> _What needs to be done_
Which of the lines below contain the string "stable"? Pull each one out of the data.

[Collected data entries]

⟨

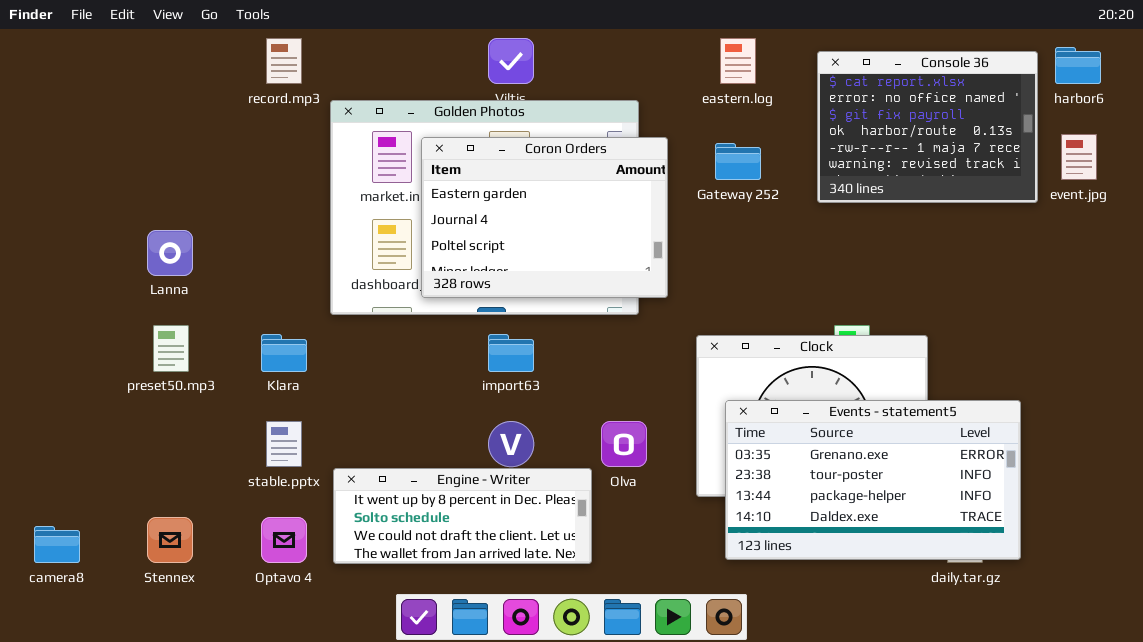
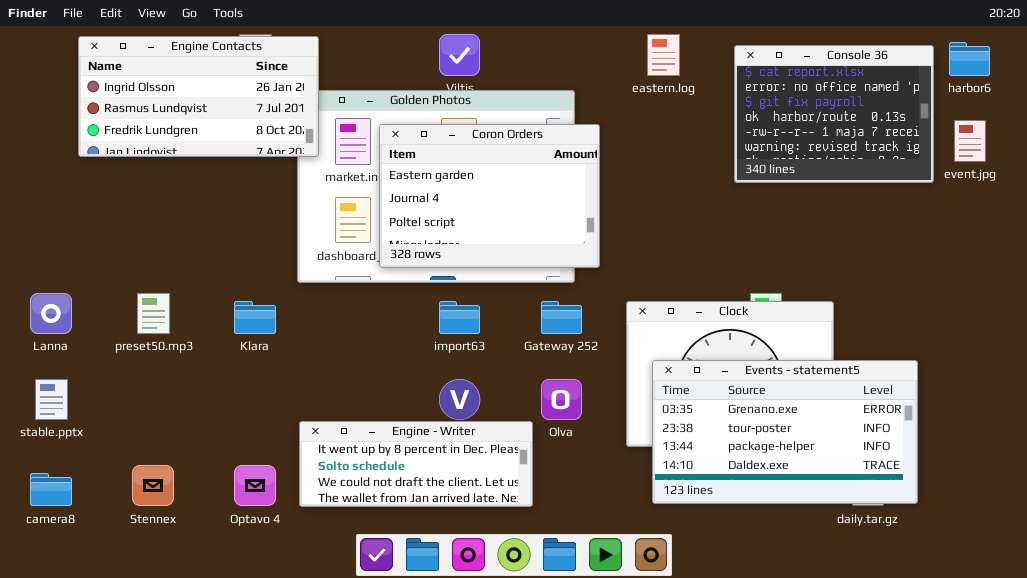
Engine Contacts: none -> [78,36,319,157], opened
Gateway 252: [715,143,761,180] -> [541,301,582,334], moved
Lanna: [147,230,193,276] -> [30,293,72,334], moved
stable.pptx: [266,421,302,467] -> [35,379,68,420], moved

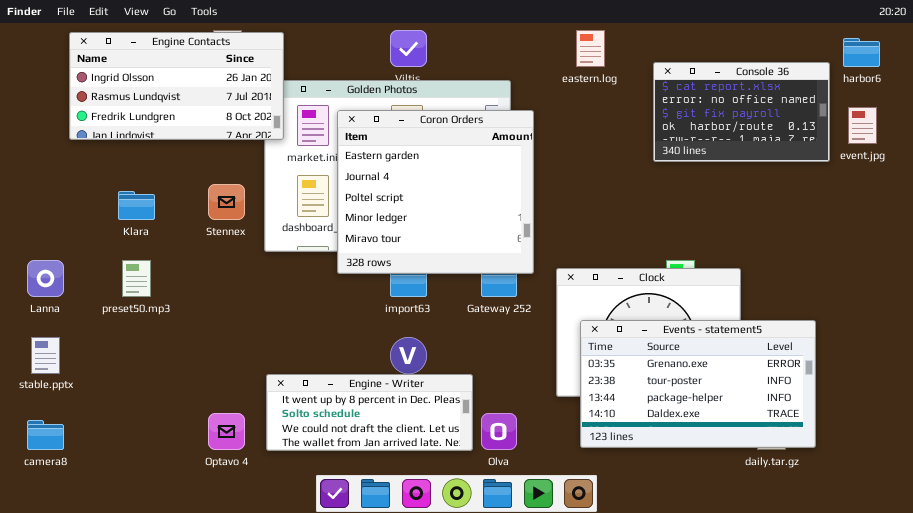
Console 36: [734,45,934,183] -> [653,62,830,162], resized
Coron Orders: [379,124,600,268] -> [337,110,534,274], resized
Klara: [234,301,276,334] -> [118,191,155,220], moved
Olva: [541,379,582,420] -> [481,413,517,450], moved
Stennex: [132,465,174,506] -> [208,184,245,220], moved

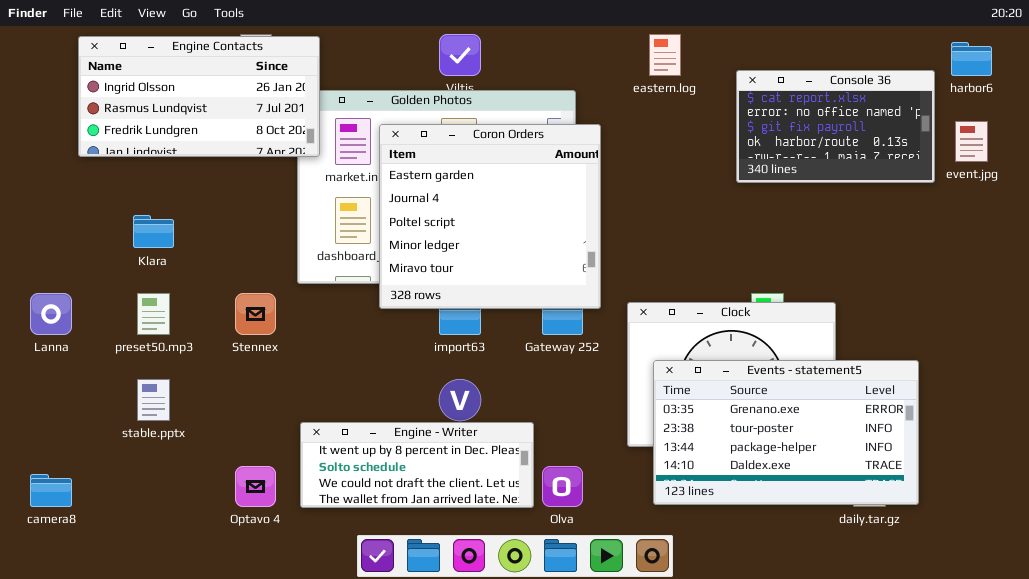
Stennex: [208,184,245,220] -> [235,293,276,335], moved
stable.pptx: [31,337,60,374] -> [137,379,170,421], moved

⟩

> _Exercise output_
stable.pptx: [266,421,302,467] -> [35,379,68,420], moved
stable.pptx: [31,337,60,374] -> [137,379,170,421], moved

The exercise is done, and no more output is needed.